» About this exercise: Your answer must be one number: the count of lines below that hold the word "triangle".

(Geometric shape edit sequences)
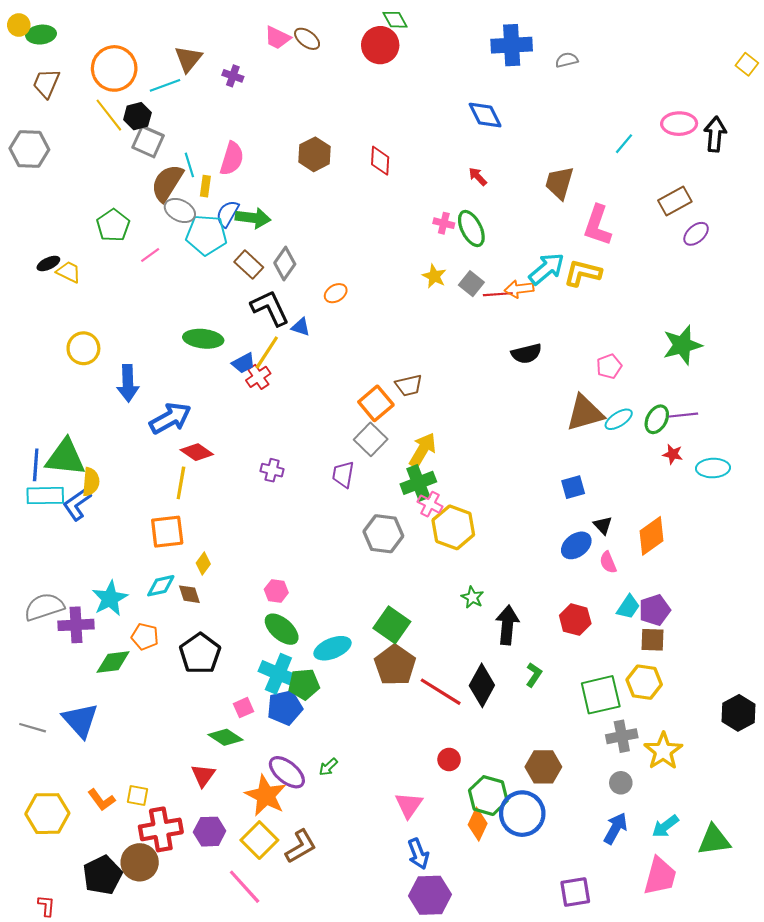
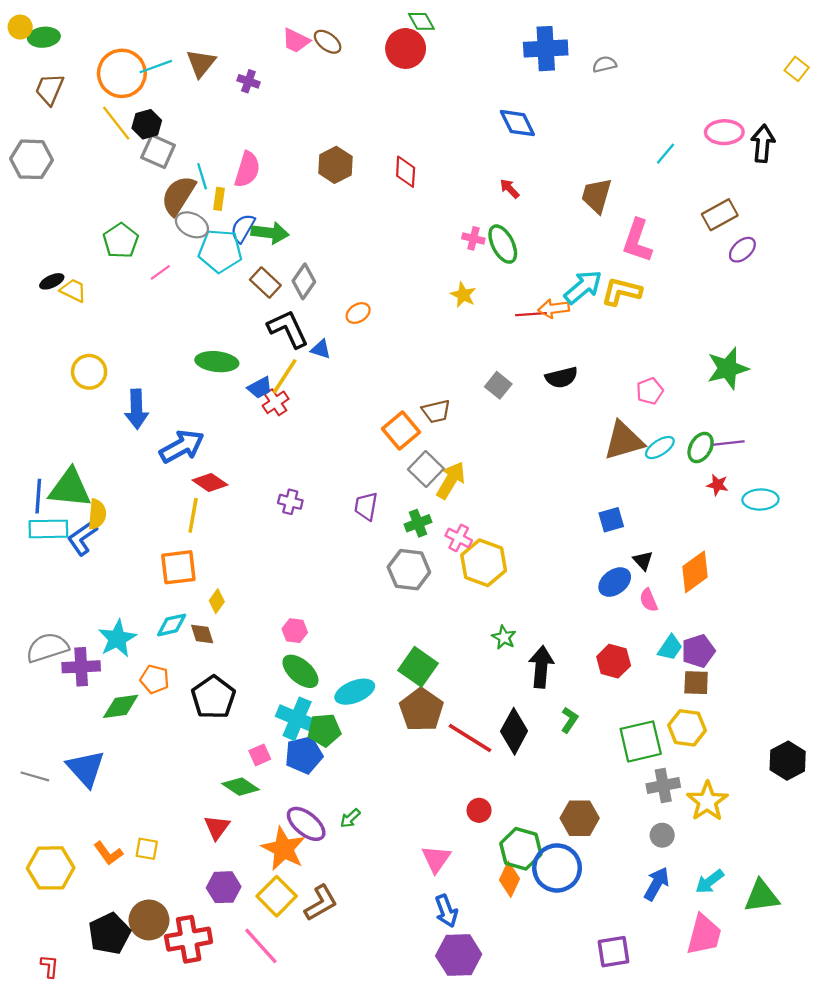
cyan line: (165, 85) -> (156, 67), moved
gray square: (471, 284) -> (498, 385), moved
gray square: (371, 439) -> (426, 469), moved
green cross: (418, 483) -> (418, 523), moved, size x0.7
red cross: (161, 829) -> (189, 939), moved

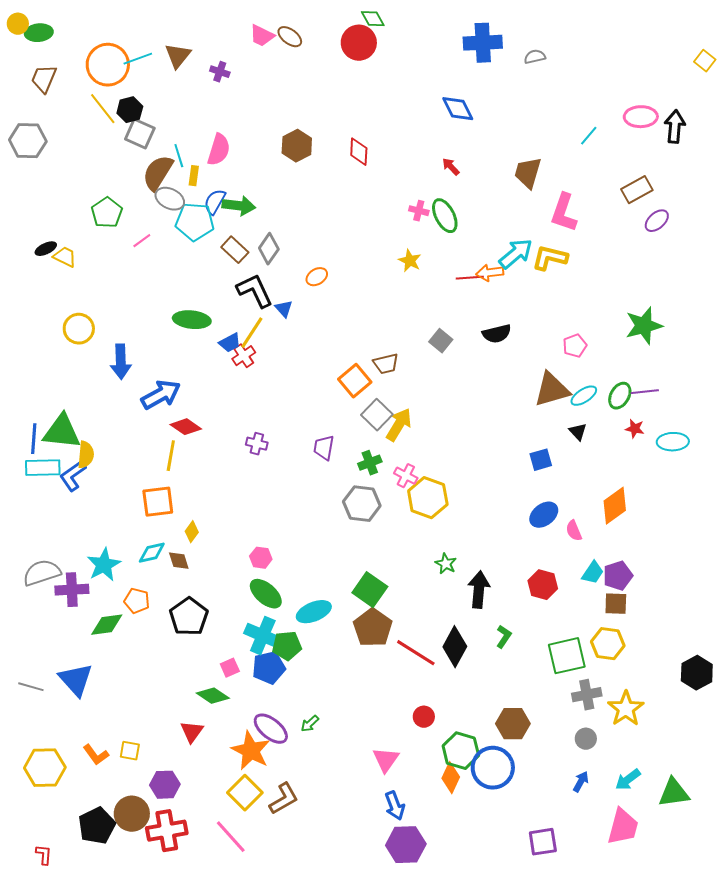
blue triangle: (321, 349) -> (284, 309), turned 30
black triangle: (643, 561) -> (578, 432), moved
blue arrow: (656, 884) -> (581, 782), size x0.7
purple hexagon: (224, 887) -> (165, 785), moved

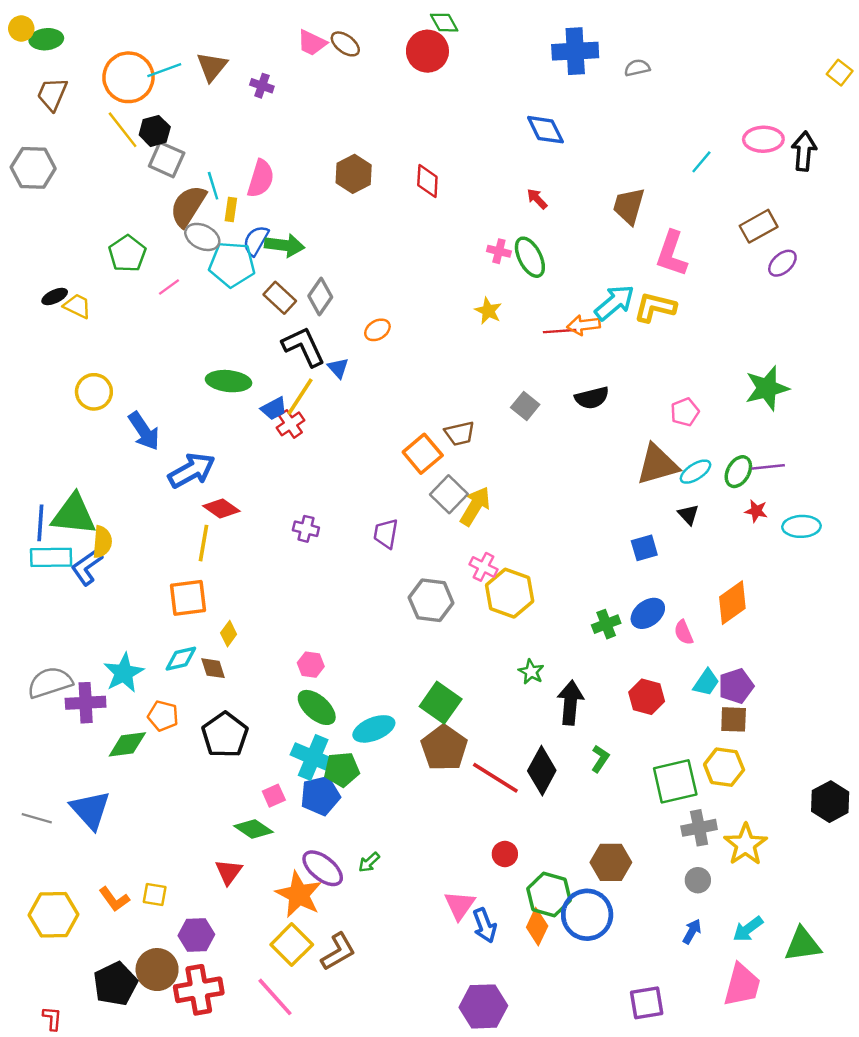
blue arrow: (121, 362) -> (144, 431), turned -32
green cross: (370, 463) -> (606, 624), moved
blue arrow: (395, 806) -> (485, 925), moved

--

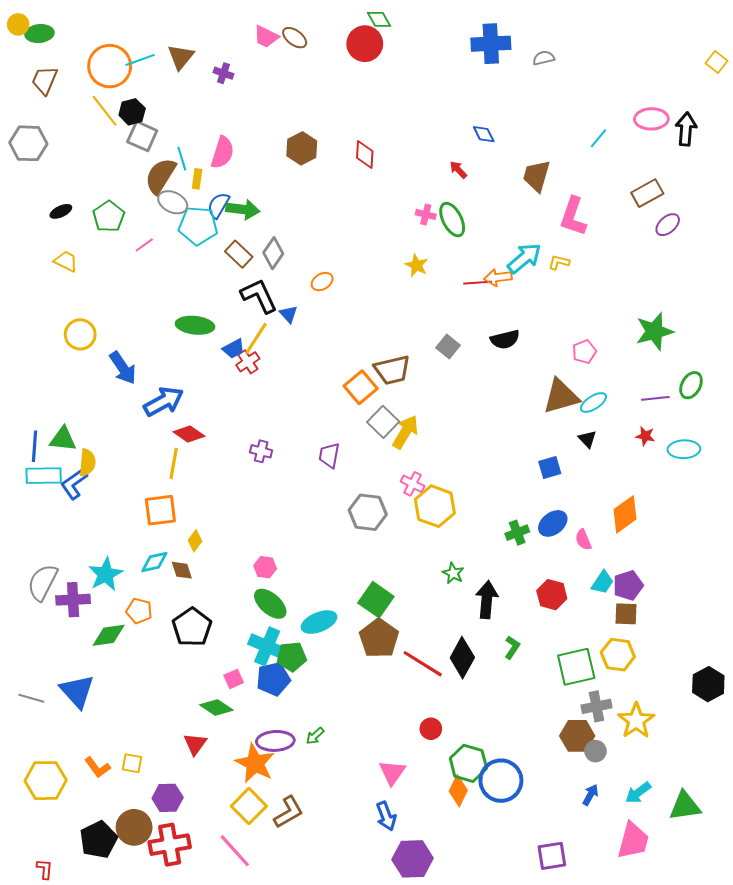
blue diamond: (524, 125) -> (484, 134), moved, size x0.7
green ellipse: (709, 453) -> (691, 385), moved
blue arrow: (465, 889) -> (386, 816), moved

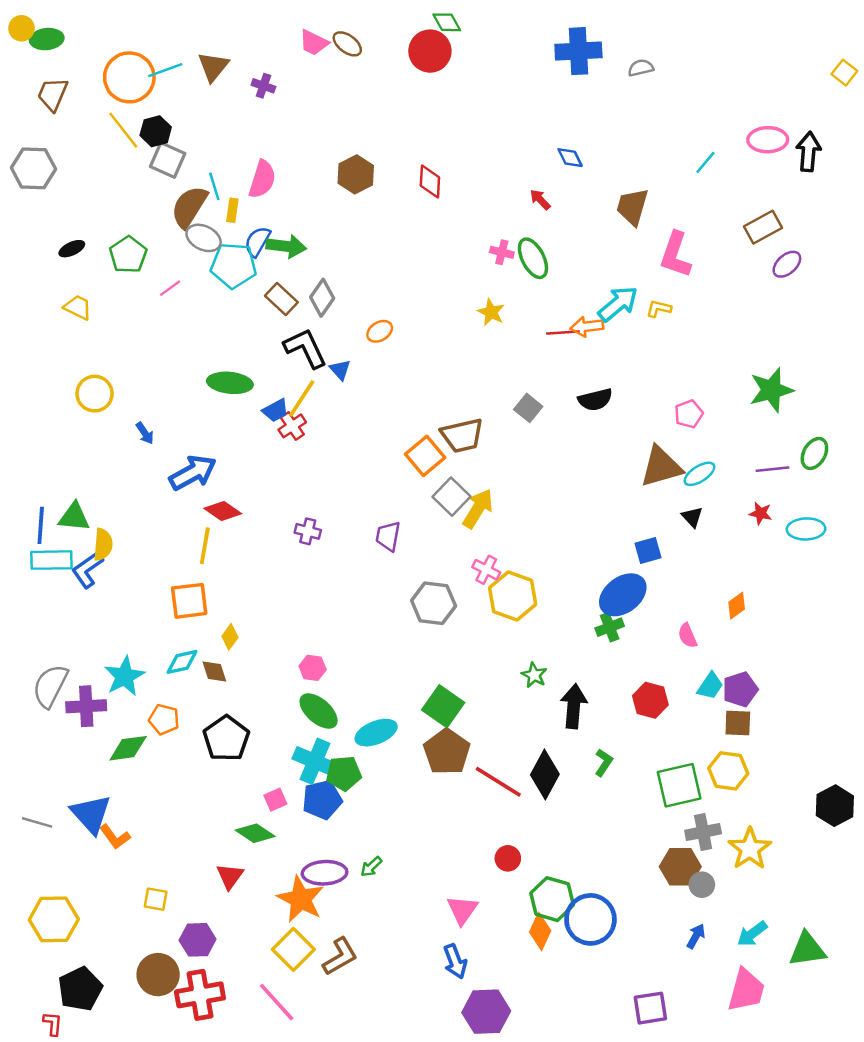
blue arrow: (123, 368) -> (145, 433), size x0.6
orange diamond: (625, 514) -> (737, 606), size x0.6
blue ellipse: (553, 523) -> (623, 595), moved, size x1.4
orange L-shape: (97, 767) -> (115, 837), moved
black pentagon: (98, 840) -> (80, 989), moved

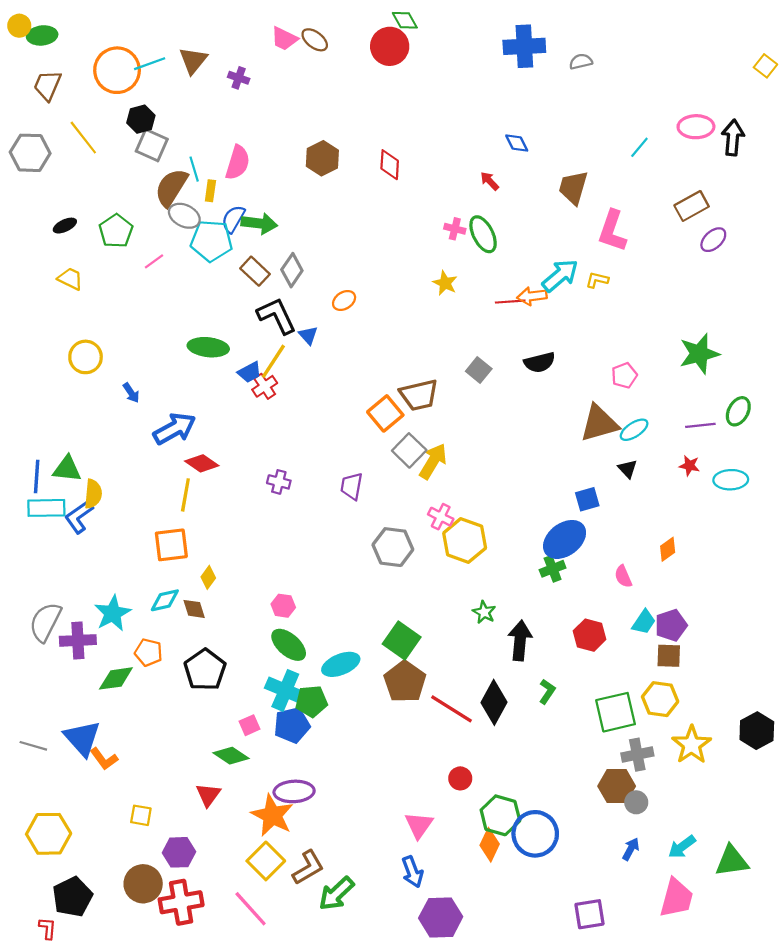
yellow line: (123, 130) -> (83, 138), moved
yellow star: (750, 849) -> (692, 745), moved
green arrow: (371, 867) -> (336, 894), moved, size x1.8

» Result of this exercise: 2